→ **About this exercise**
Once you find the line that contains "coastal.md: [824,505,876,573] ->", write out that line and every line after it to the end of the records, exactly and with nothing else.
START Supplied data
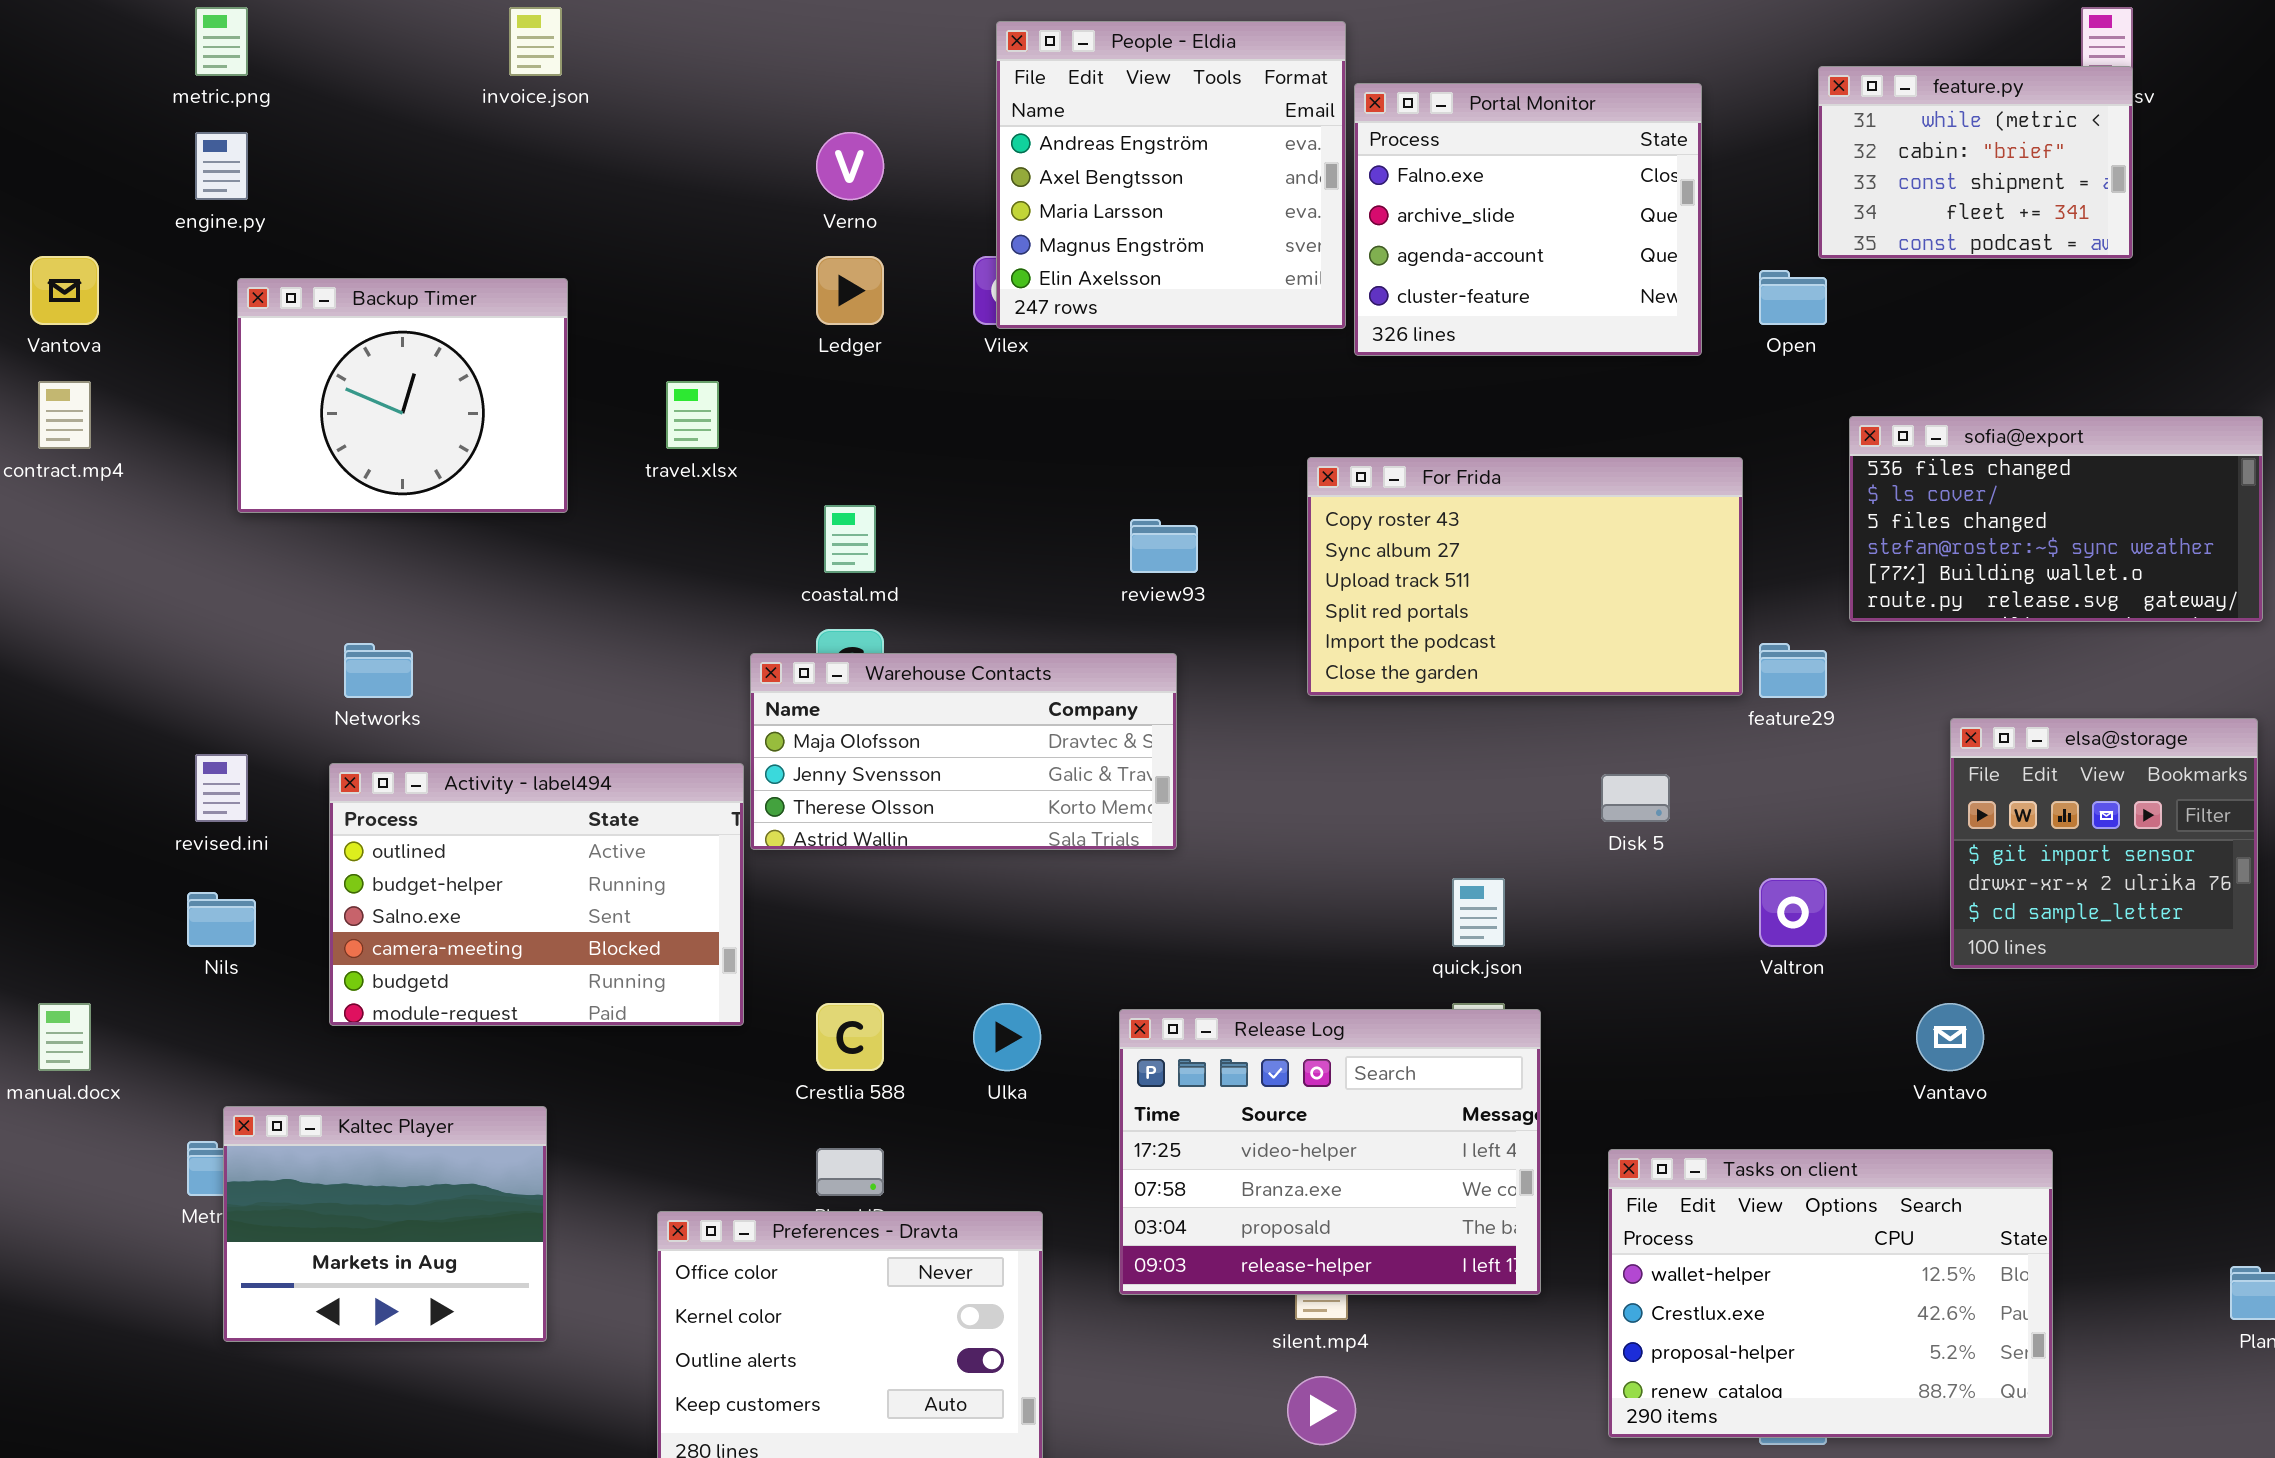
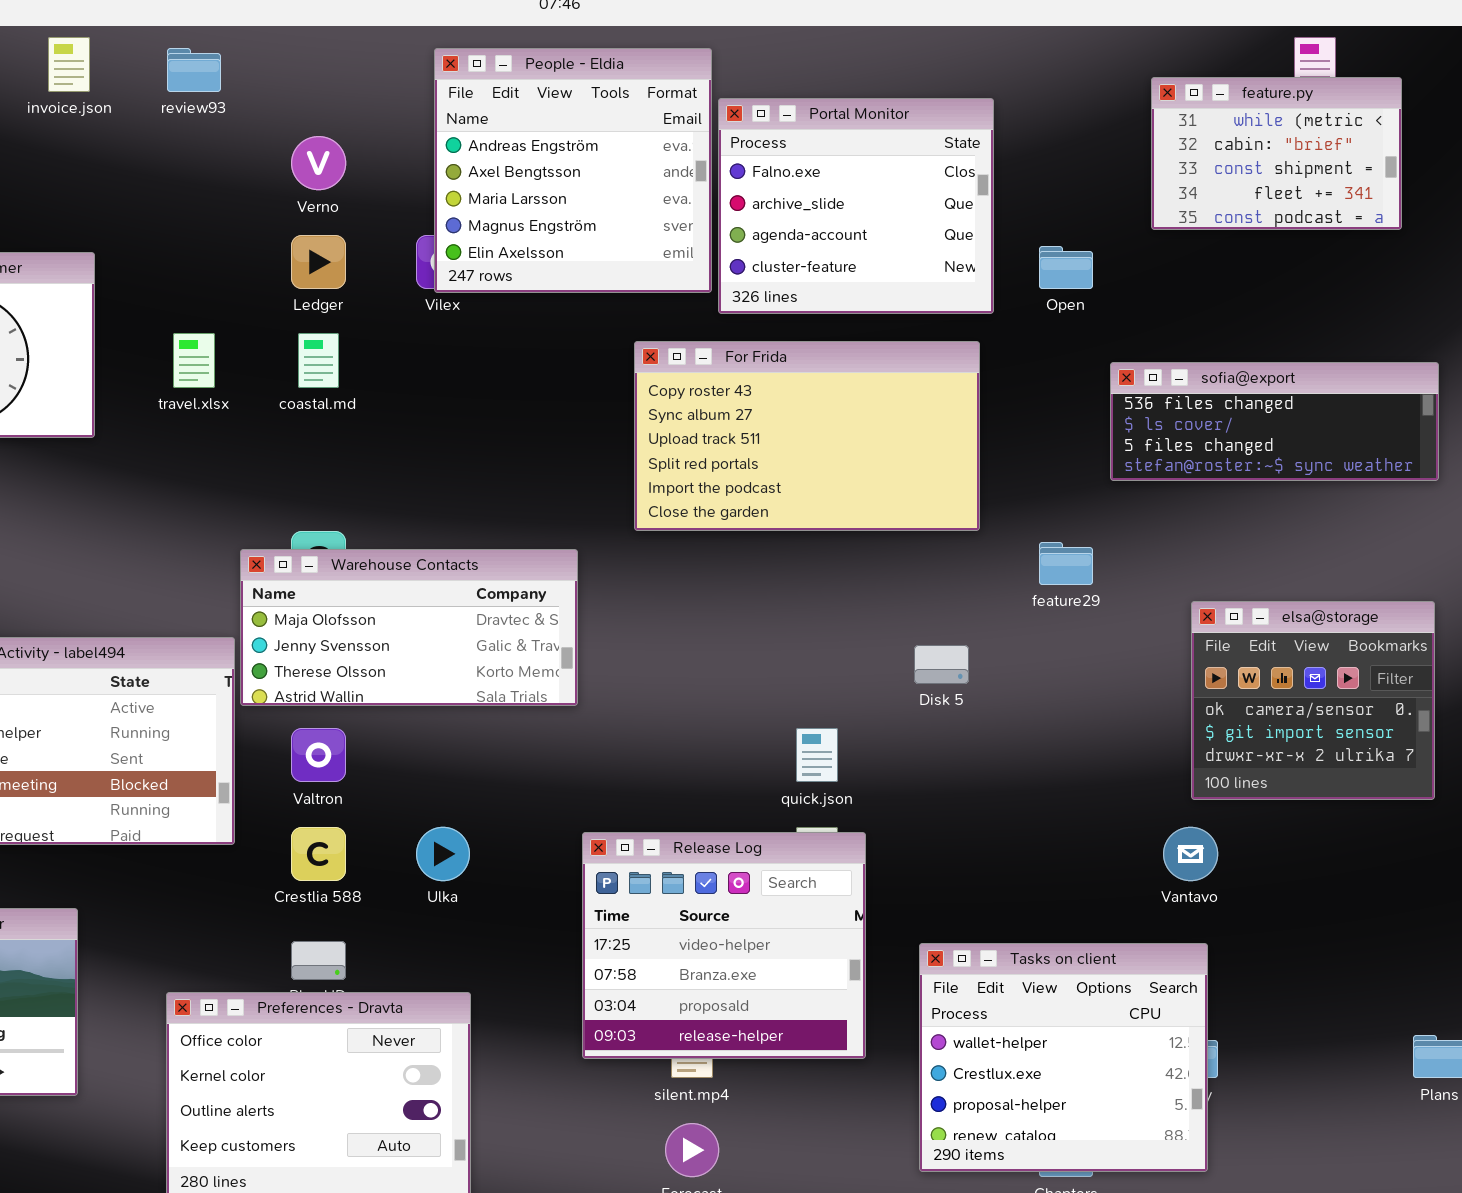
feature.py: [1818,66,2133,259] -> [1151,77,1402,230], moved
sofia@export: [1849,416,2263,622] -> [1110,362,1439,481], resized
For Frida: [1307,457,1743,696] -> [634,341,980,531], moved
coastal.md: [824,505,876,573] -> [298,333,339,388], moved
review93: [1130,519,1198,573] -> [167,48,221,92], moved
elsa@storage: [1950,718,2258,969] -> [1191,601,1435,800], scrolled up 1 row
Valtron: [1759,878,1827,947] -> [291,728,346,782], moved
Release Log: [1119,1009,1541,1295] -> [582,832,866,1059], resized
Tasks on client: [1608,1149,2053,1438] -> [919,943,1208,1172], resized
END Supplied data
→ **Your solution**
coastal.md: [824,505,876,573] -> [298,333,339,388], moved
review93: [1130,519,1198,573] -> [167,48,221,92], moved
elsa@storage: [1950,718,2258,969] -> [1191,601,1435,800], scrolled up 1 row
Valtron: [1759,878,1827,947] -> [291,728,346,782], moved
Release Log: [1119,1009,1541,1295] -> [582,832,866,1059], resized
Tasks on client: [1608,1149,2053,1438] -> [919,943,1208,1172], resized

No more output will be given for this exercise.